## [Work order]
Omitting all images, output the entries that follow exactly as written.

## [The data]
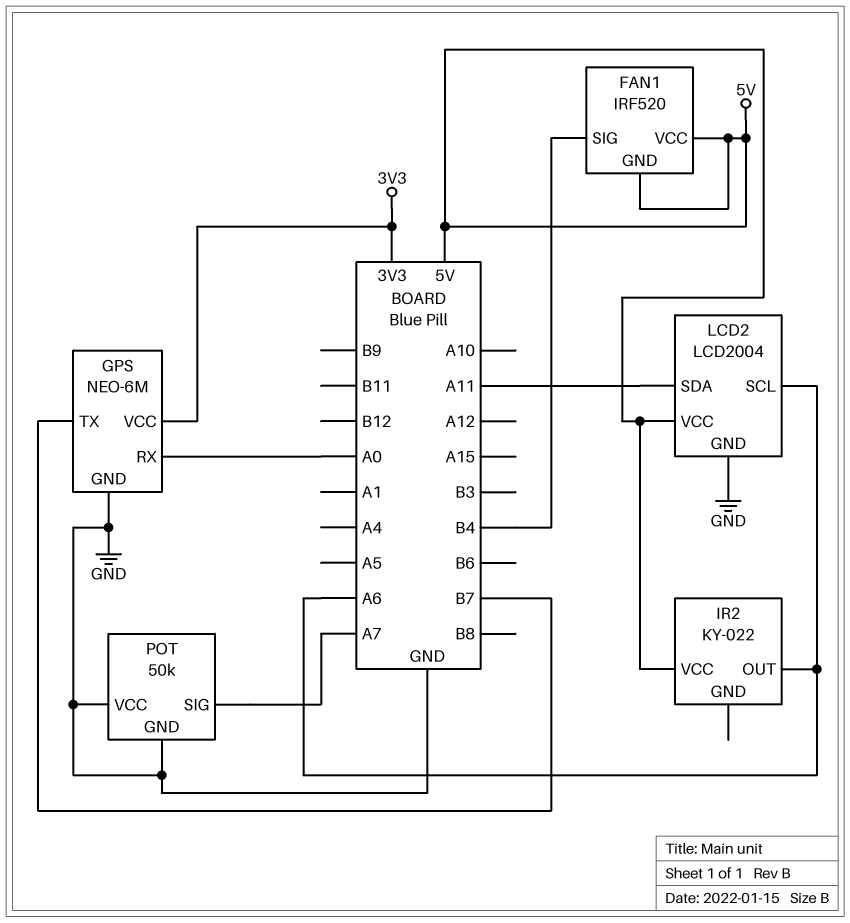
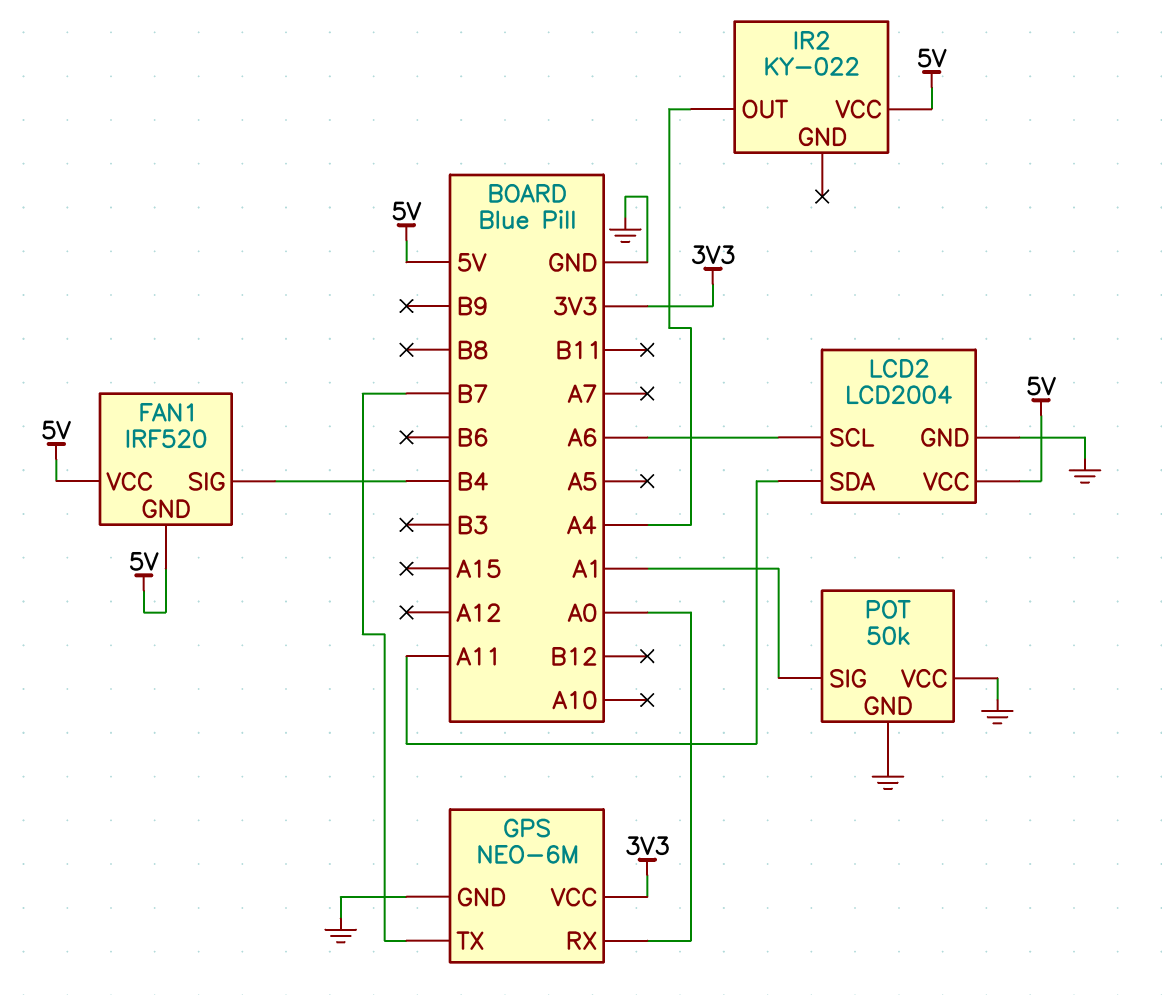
IR2 pin OUT: A6 -> A4
POT pin SIG: A7 -> A1

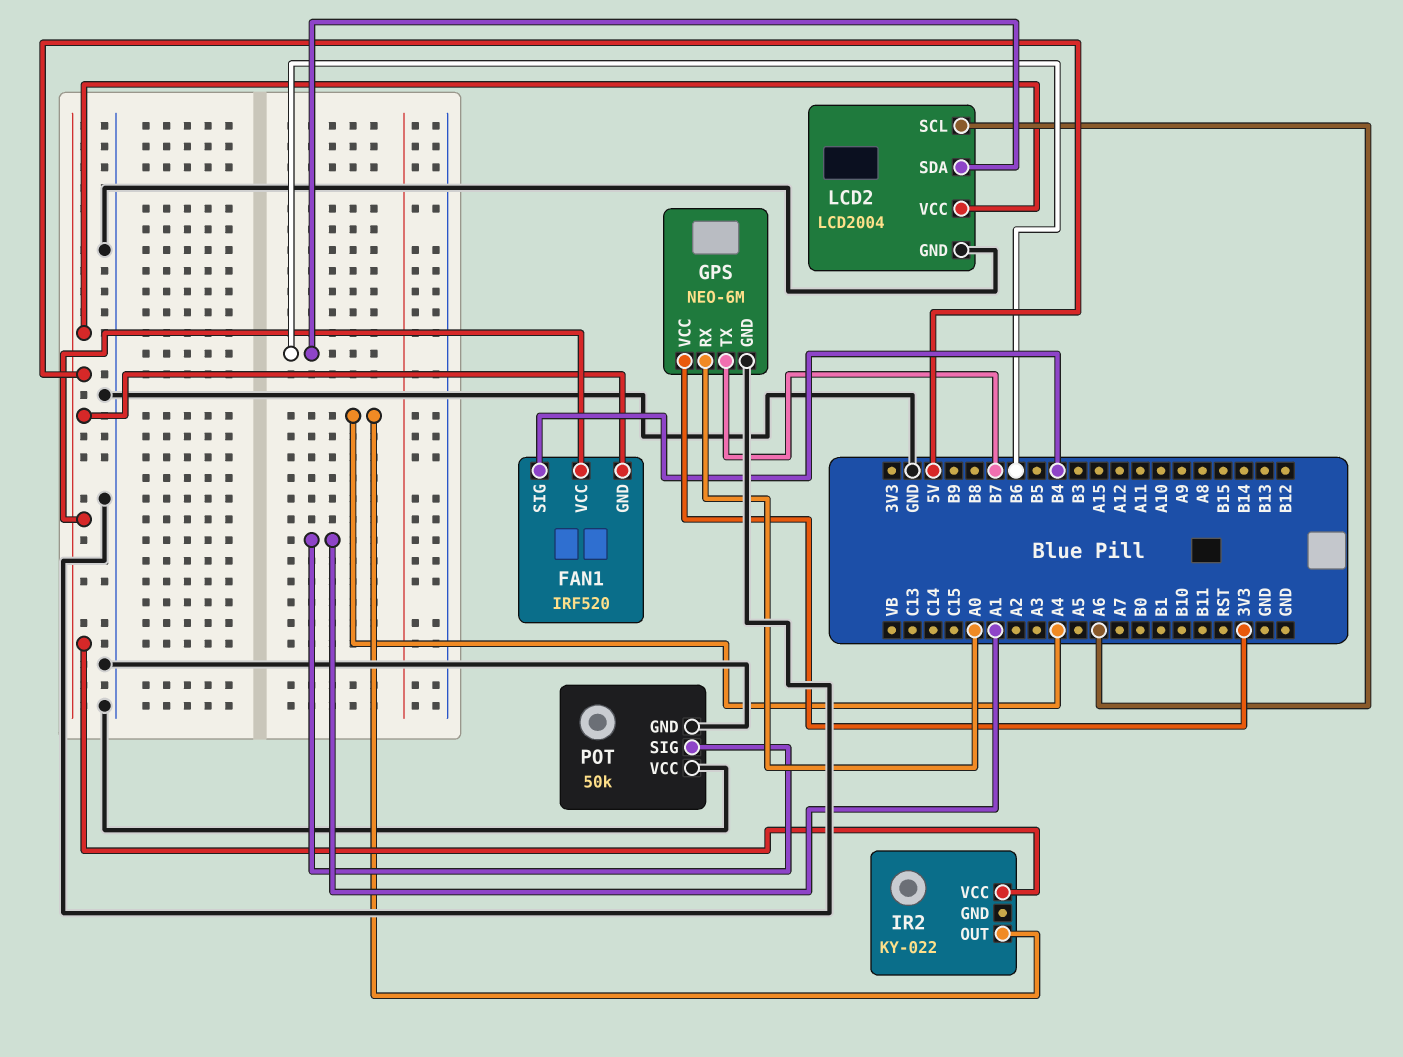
LCD2 pin SDA: A11 -> B6

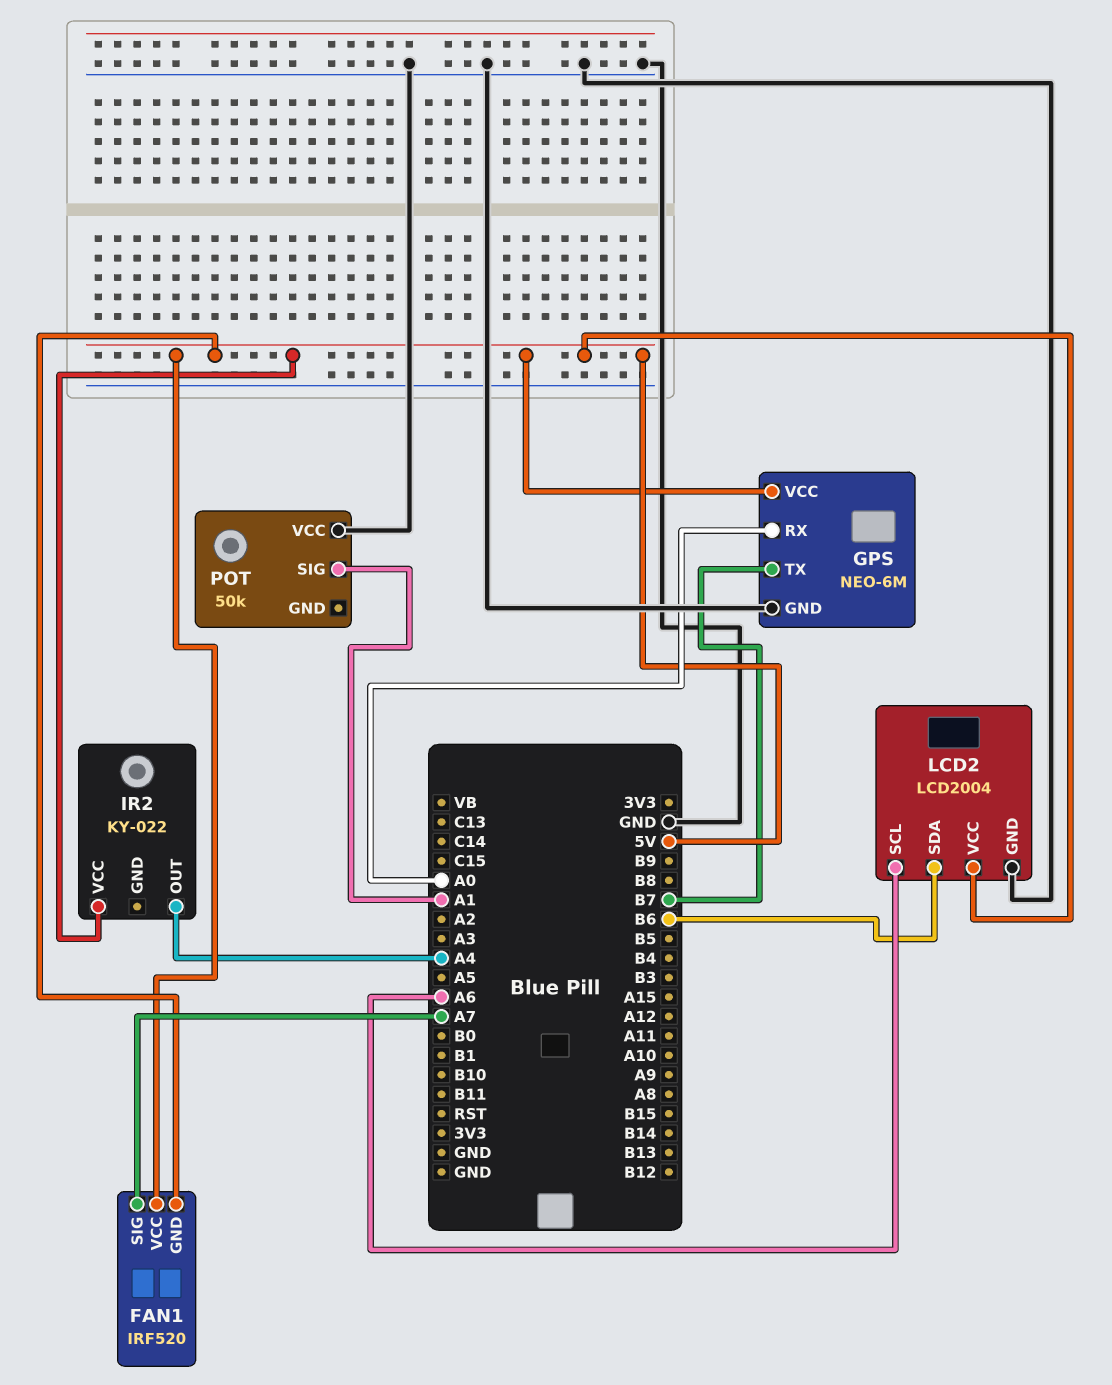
FAN1 pin SIG: B4 -> A7
GPS pin VCC: 3V3 -> 5V
POT pin GND: GND -> none

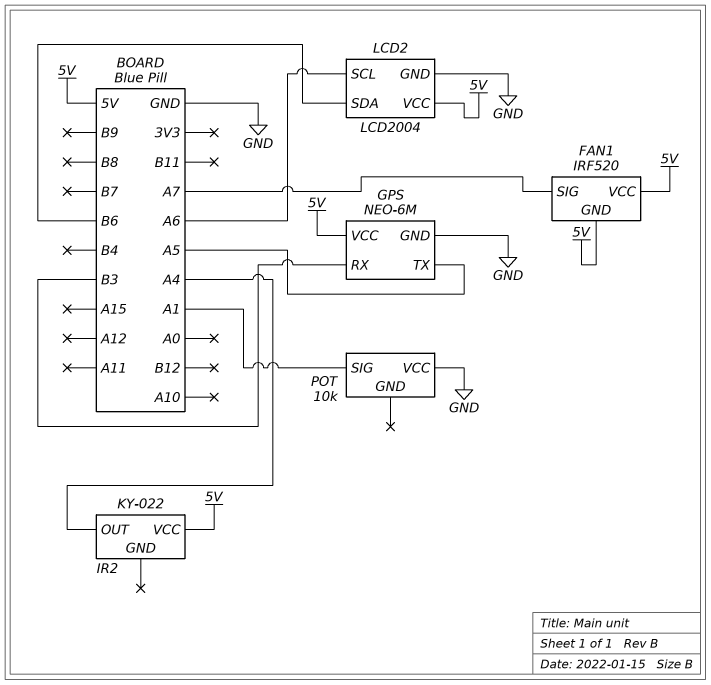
GPS pin RX: A0 -> B3
GPS pin TX: B7 -> A5
POT: 50k -> 10k

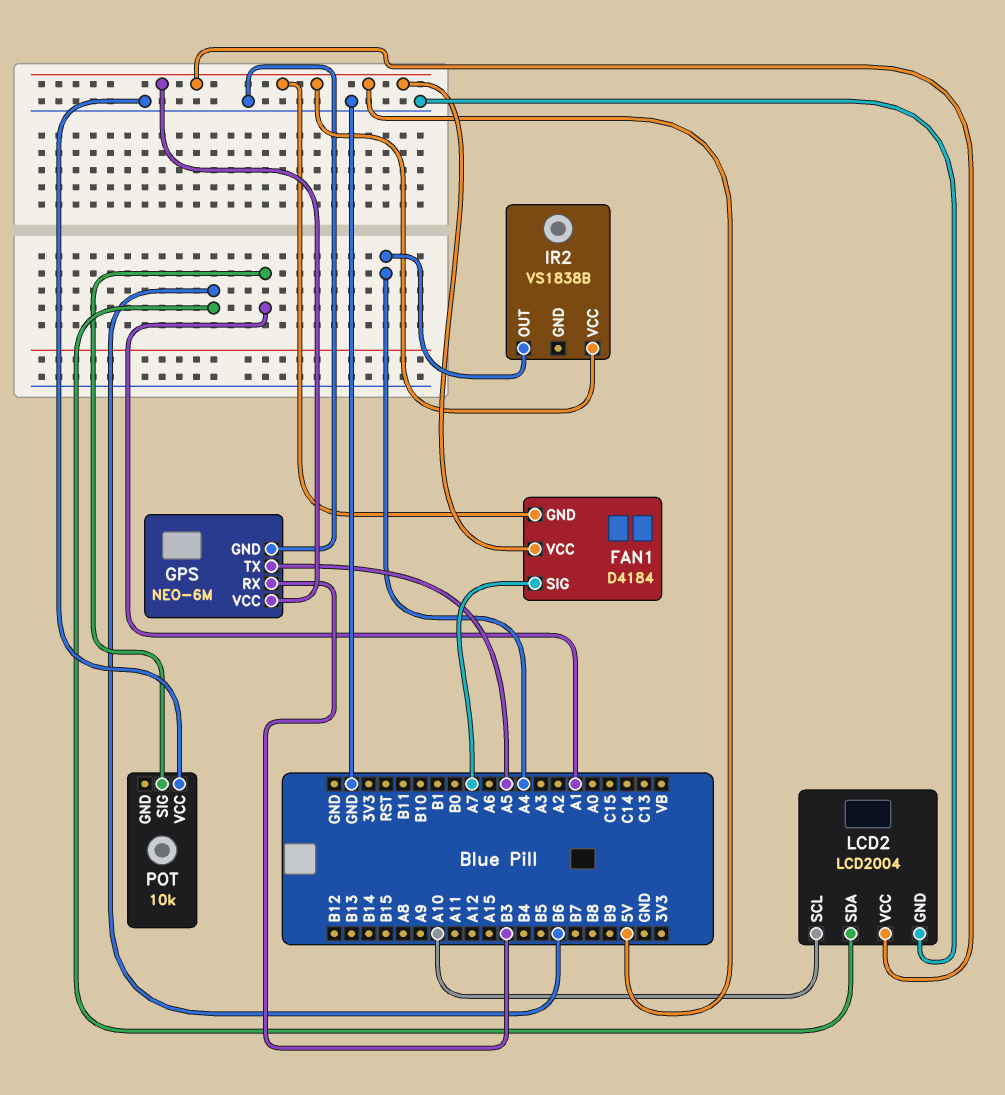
FAN1: IRF520 -> D4184
IR2: KY-022 -> VS1838B
LCD2 pin SCL: A6 -> A10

## [Reply]
IR2 pin OUT: A6 -> A4
POT pin SIG: A7 -> A1

LCD2 pin SDA: A11 -> B6

FAN1 pin SIG: B4 -> A7
GPS pin VCC: 3V3 -> 5V
POT pin GND: GND -> none

GPS pin RX: A0 -> B3
GPS pin TX: B7 -> A5
POT: 50k -> 10k

FAN1: IRF520 -> D4184
IR2: KY-022 -> VS1838B
LCD2 pin SCL: A6 -> A10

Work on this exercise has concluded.